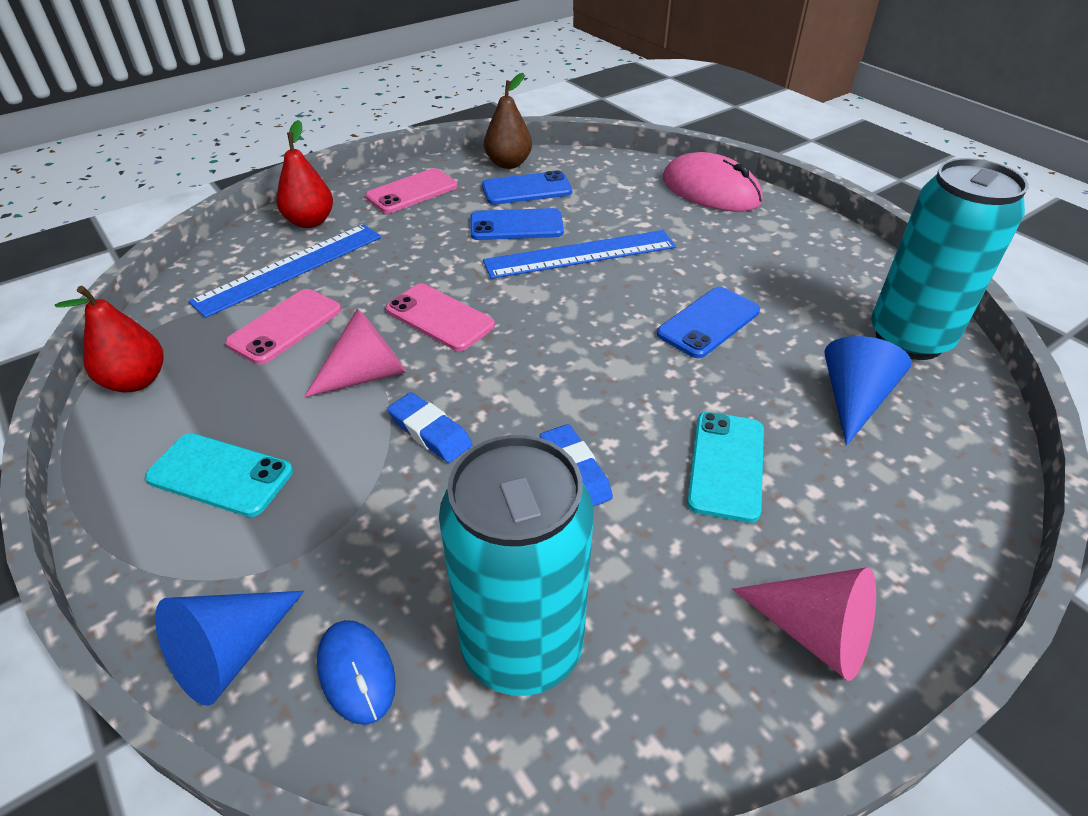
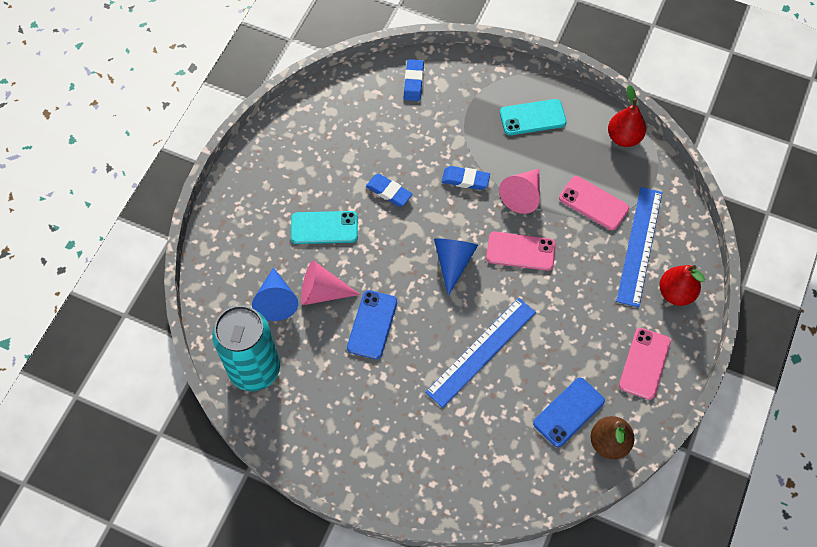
camera: 150 degrees right, 20 degrees up
(231, 652) = (459, 68): blue cone -> blue cone (453, 262)
(285, 326) = (593, 203): pink phone -> pink phone turned 60 degrees counterclockwise
(356, 672) = (413, 82): blue mouse -> blue eraser
(516, 225) = (542, 361): blue phone -> none
(522, 646) = (365, 115): turquoise can -> none
(710, 190) = (434, 487): pink mouse -> none
(726, 465) = (324, 228): turquoise phone -> turquoise phone turned 75 degrees counterclockwise
(814, 632) = (265, 169): pink cone -> pink cone (322, 292)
◆ ◆ ◆
Pictures stay out; copy every entry above exactly.

camera: 150 degrees right, 20 degrees up
(231, 652) = (459, 68): blue cone -> blue cone (453, 262)
(285, 326) = (593, 203): pink phone -> pink phone turned 60 degrees counterclockwise
(356, 672) = (413, 82): blue mouse -> blue eraser
(516, 225) = (542, 361): blue phone -> none
(522, 646) = (365, 115): turquoise can -> none
(710, 190) = (434, 487): pink mouse -> none
(726, 465) = (324, 228): turquoise phone -> turquoise phone turned 75 degrees counterclockwise
(814, 632) = (265, 169): pink cone -> pink cone (322, 292)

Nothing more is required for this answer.